Exercise details ::
Below are some records; output exactly the lines from the line with "green watering can [542,298,635,368]" to the line with "none -> green capsule [380,265,434,291]", both ends kept, and nothing more.

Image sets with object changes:

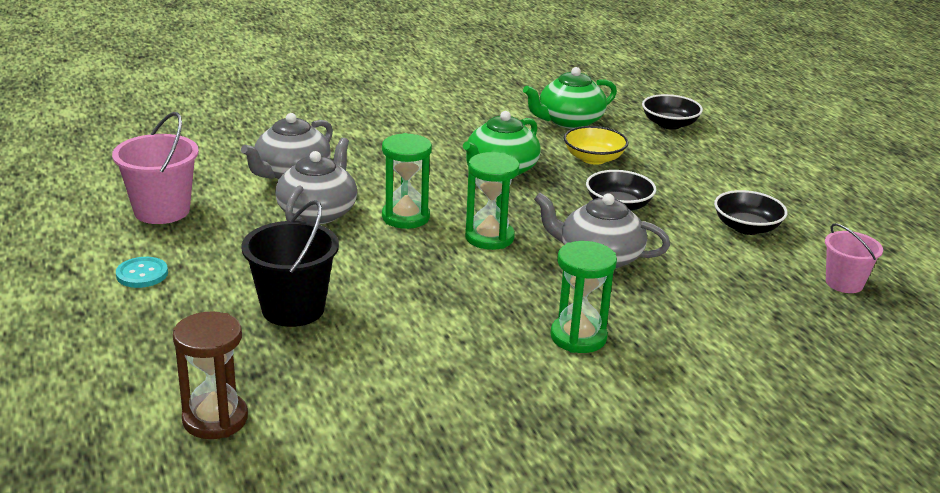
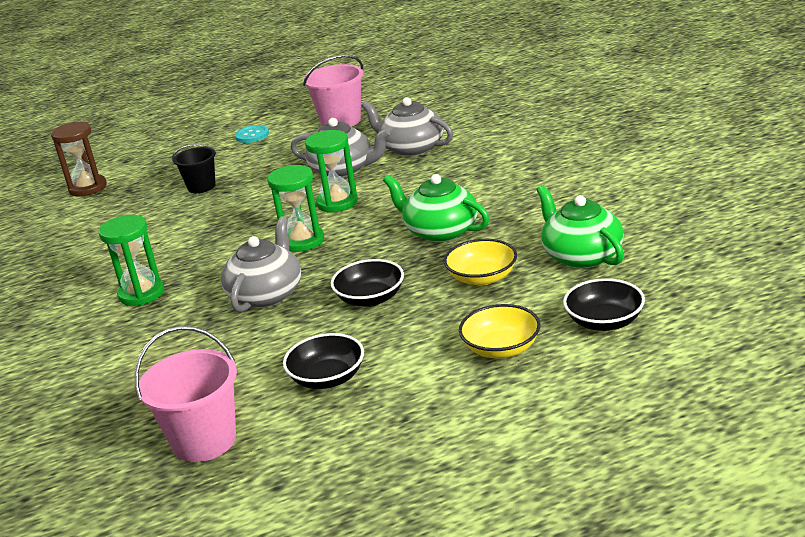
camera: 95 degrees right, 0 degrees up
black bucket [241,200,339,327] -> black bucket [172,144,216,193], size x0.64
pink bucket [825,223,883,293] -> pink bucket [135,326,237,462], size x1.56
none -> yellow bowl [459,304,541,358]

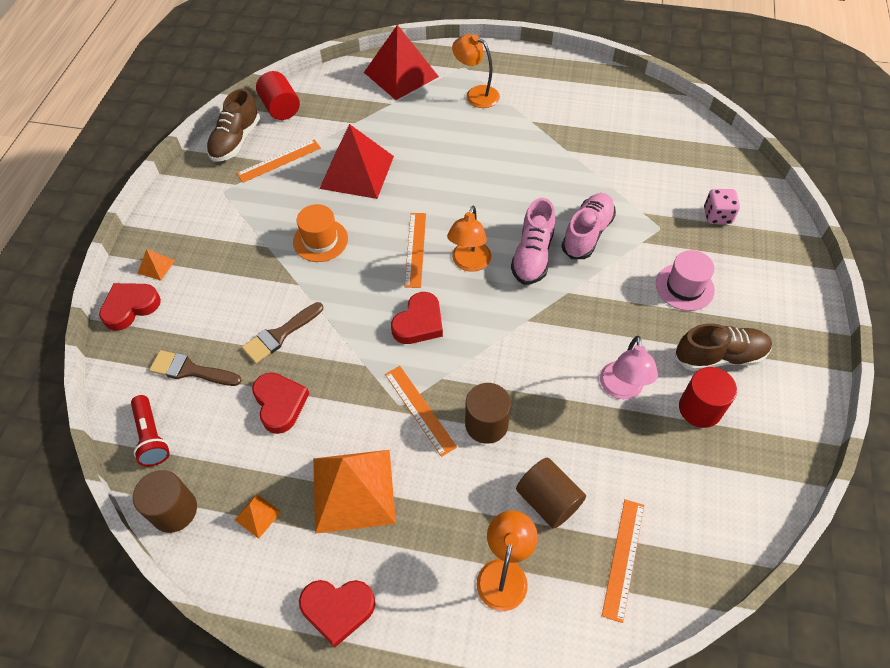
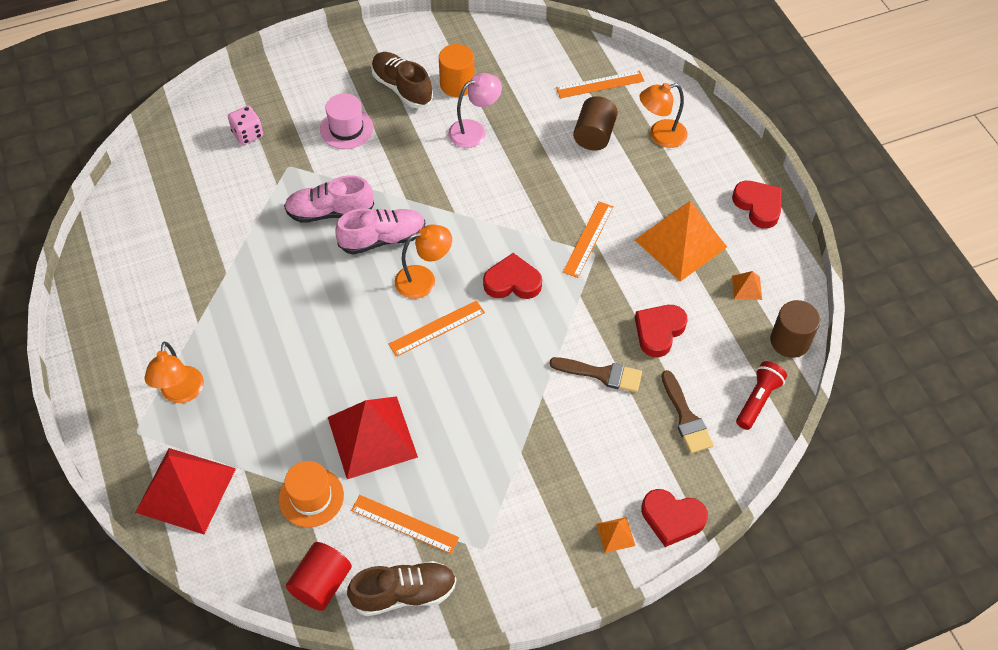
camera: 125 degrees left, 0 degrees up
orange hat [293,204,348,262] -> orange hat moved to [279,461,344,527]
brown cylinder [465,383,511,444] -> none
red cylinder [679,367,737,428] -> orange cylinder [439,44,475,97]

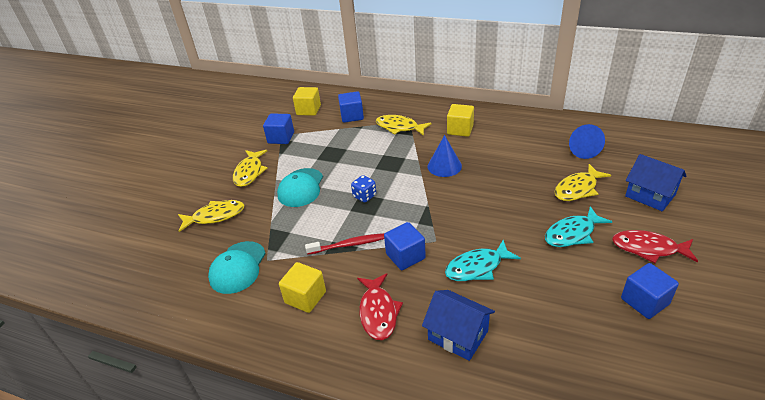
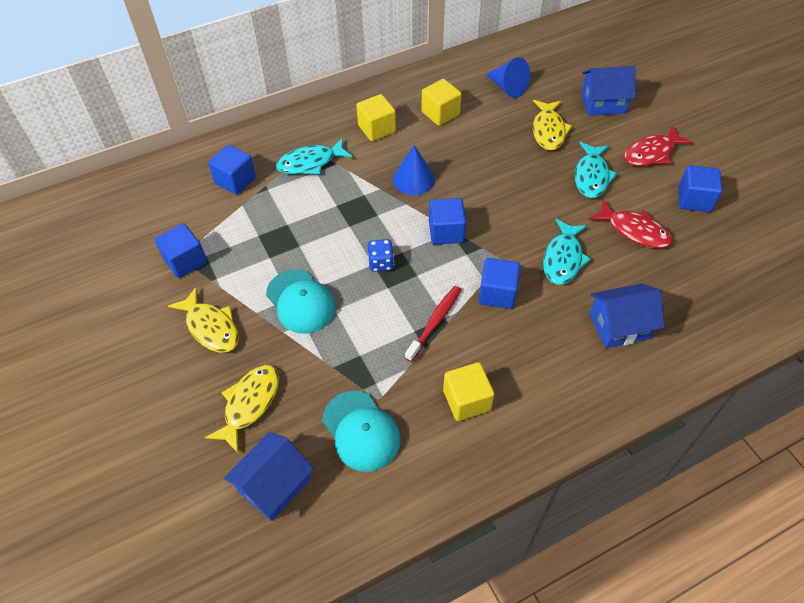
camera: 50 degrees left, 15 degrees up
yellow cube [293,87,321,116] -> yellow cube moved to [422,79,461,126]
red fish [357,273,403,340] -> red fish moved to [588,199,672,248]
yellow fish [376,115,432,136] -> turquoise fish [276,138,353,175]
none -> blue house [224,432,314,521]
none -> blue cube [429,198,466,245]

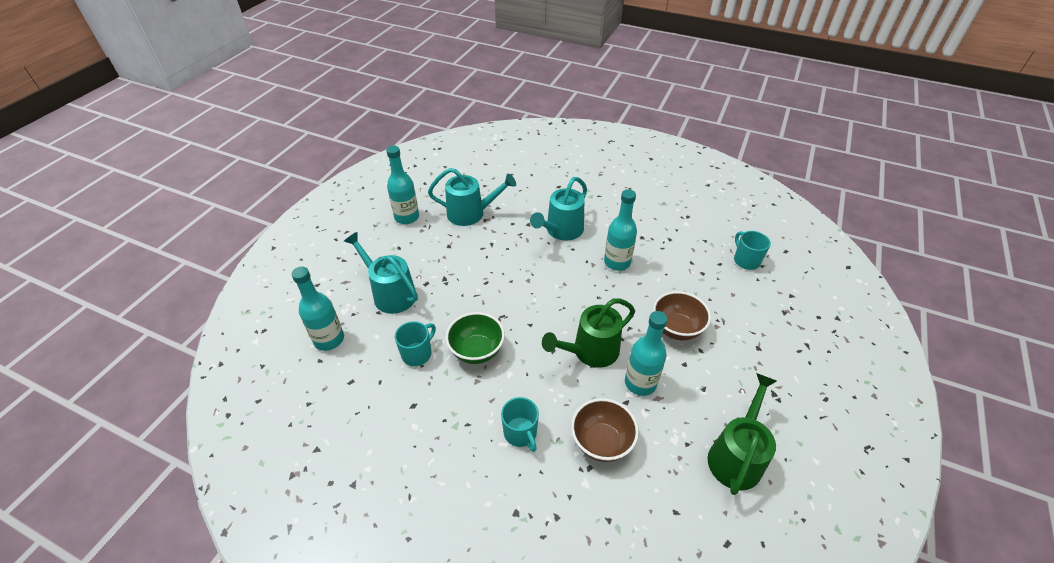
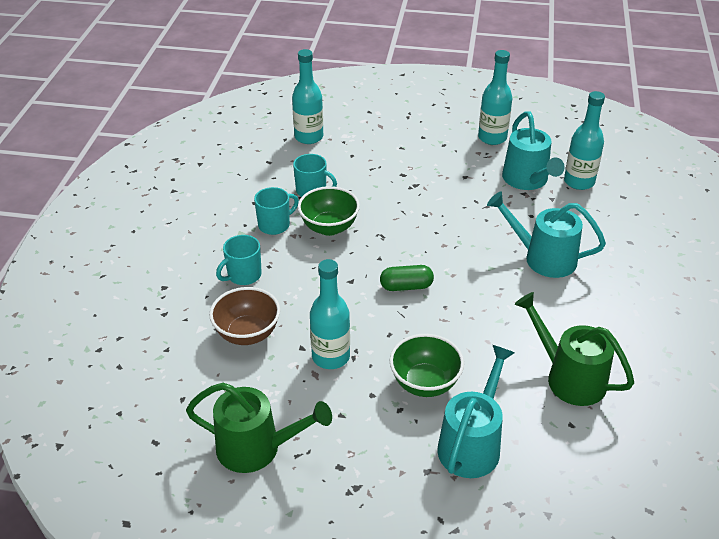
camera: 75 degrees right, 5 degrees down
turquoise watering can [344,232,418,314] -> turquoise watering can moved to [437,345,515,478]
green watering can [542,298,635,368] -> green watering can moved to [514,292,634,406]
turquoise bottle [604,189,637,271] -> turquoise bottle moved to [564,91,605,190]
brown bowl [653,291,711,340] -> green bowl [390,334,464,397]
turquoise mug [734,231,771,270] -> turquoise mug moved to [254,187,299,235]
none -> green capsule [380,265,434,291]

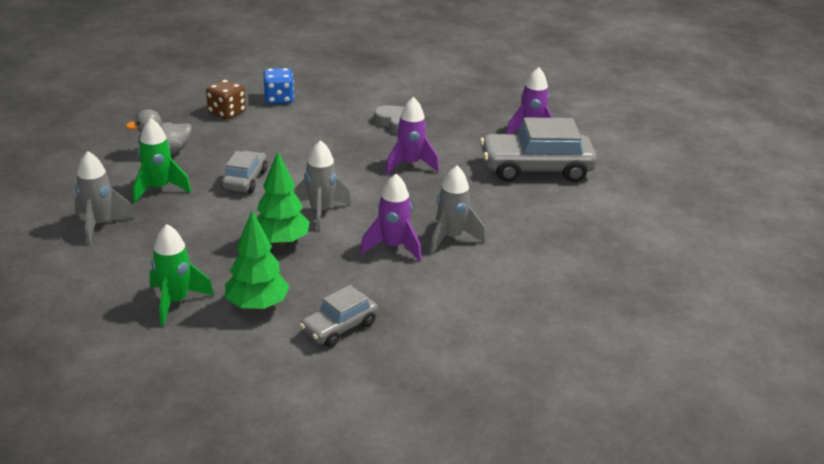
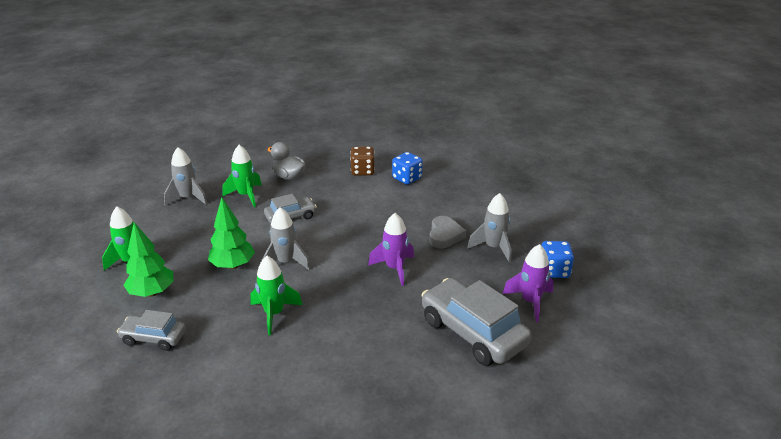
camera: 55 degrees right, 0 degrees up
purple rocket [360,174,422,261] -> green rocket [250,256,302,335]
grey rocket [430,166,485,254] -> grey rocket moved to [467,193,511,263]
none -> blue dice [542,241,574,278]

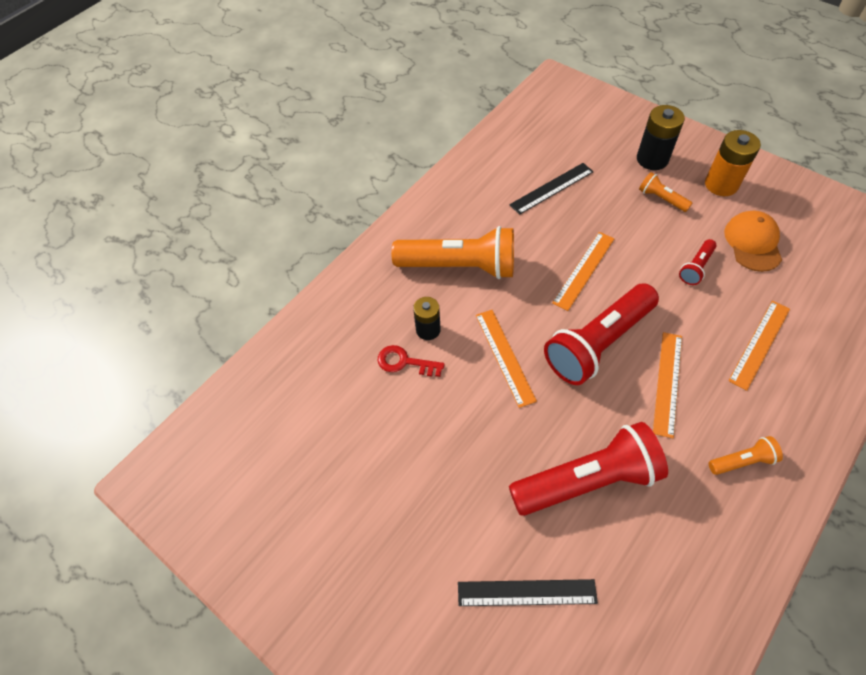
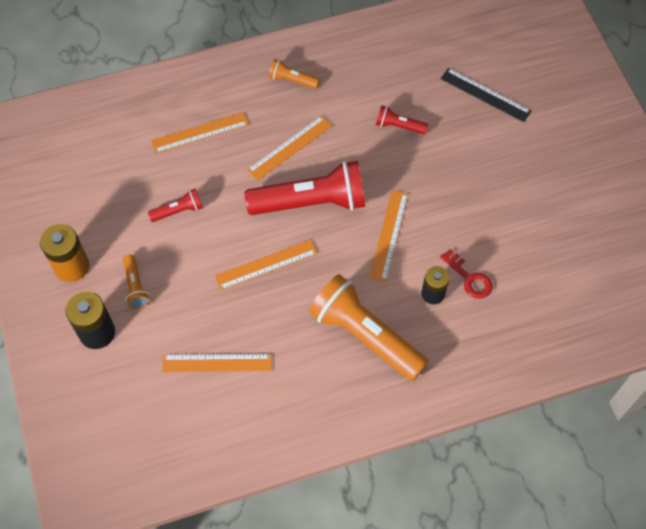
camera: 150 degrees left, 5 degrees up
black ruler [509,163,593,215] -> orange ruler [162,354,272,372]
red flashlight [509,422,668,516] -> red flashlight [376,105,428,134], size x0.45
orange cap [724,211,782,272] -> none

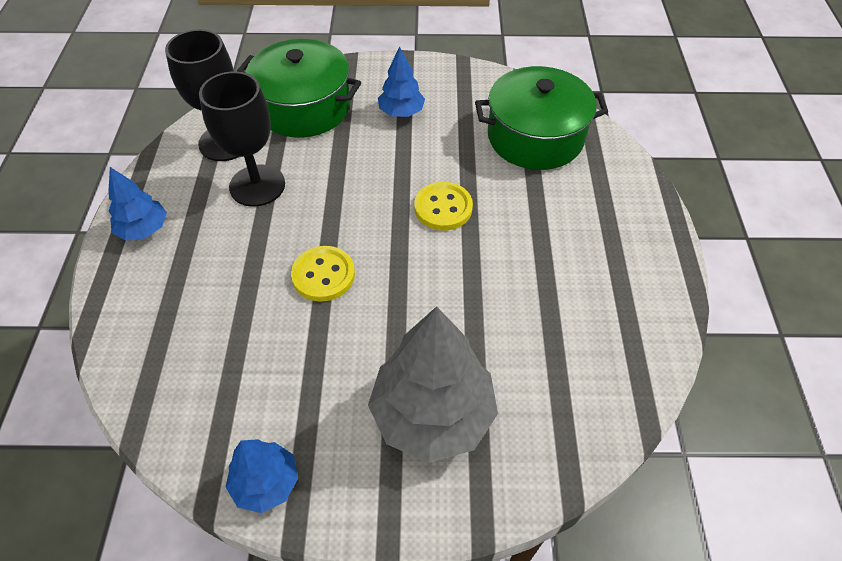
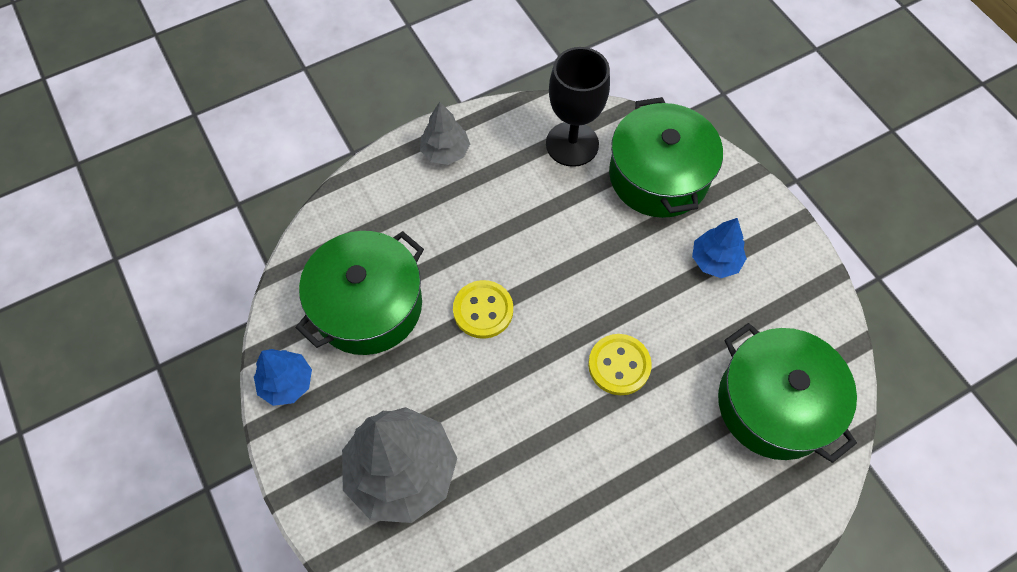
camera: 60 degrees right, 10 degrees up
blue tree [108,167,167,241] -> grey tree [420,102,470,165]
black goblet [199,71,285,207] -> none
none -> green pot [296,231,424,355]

Response below ::
green watering can [542,298,635,368] -> green watering can moved to [514,292,634,406]
turquoise bottle [604,189,637,271] -> turquoise bottle moved to [564,91,605,190]
brown bowl [653,291,711,340] -> green bowl [390,334,464,397]
turquoise mug [734,231,771,270] -> turquoise mug moved to [254,187,299,235]
none -> green capsule [380,265,434,291]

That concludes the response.